(INPUT begins)

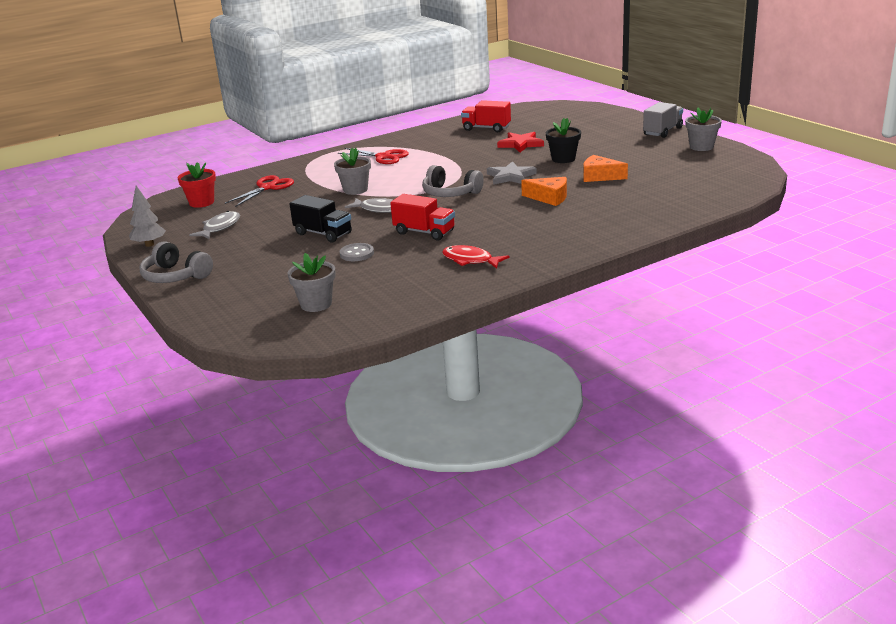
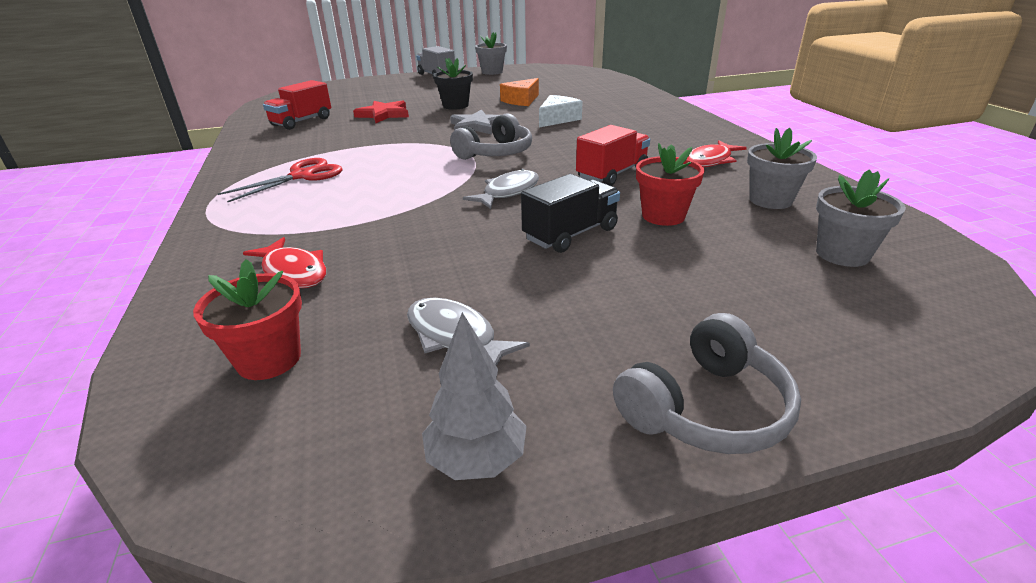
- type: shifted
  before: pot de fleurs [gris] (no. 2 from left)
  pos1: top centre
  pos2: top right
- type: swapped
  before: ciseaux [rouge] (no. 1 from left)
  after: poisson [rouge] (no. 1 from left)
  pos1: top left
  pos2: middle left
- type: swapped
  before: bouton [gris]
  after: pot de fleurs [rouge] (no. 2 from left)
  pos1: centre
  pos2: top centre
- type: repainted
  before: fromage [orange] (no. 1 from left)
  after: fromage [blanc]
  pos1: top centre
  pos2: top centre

(INPUT ends)
(INPUT begins)

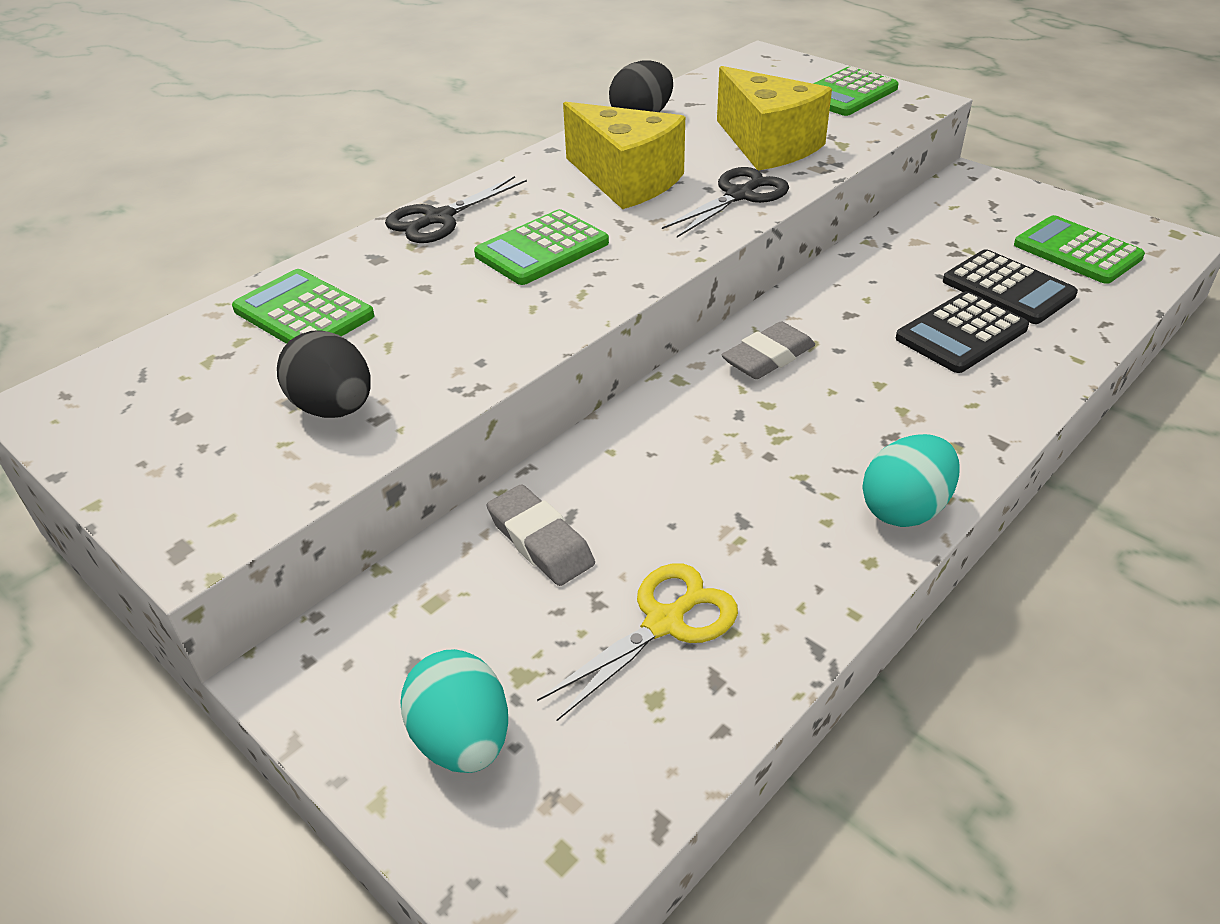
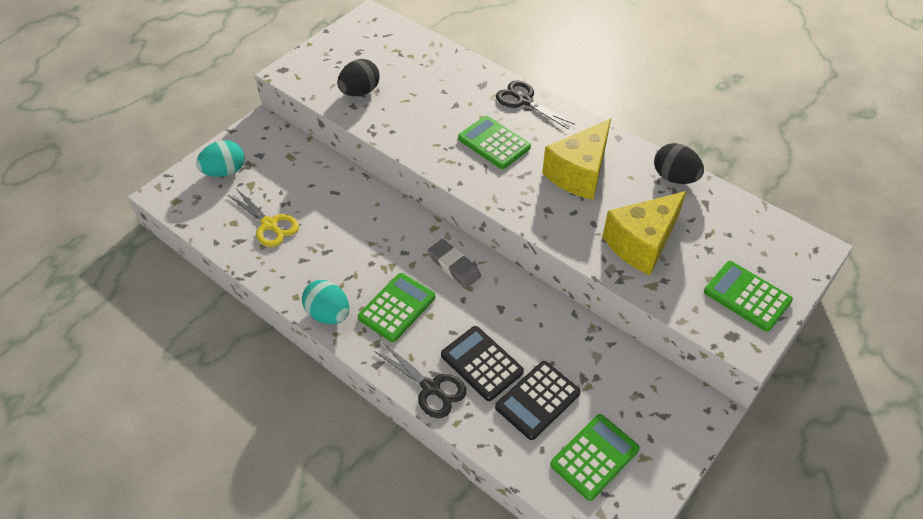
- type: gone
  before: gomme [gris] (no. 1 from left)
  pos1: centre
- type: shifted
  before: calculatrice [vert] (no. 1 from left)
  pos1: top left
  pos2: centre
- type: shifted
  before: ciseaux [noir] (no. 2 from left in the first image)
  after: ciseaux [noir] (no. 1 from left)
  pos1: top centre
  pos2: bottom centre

(INPUT ends)

PROBLEM REQUIREMENTS
From the entries above, copy each line that holds "gris".

OUTPUT OF THE EXERCISE
  before: pot de fleurs [gris] (no. 2 from left)
  before: bouton [gris]
  before: gomme [gris] (no. 1 from left)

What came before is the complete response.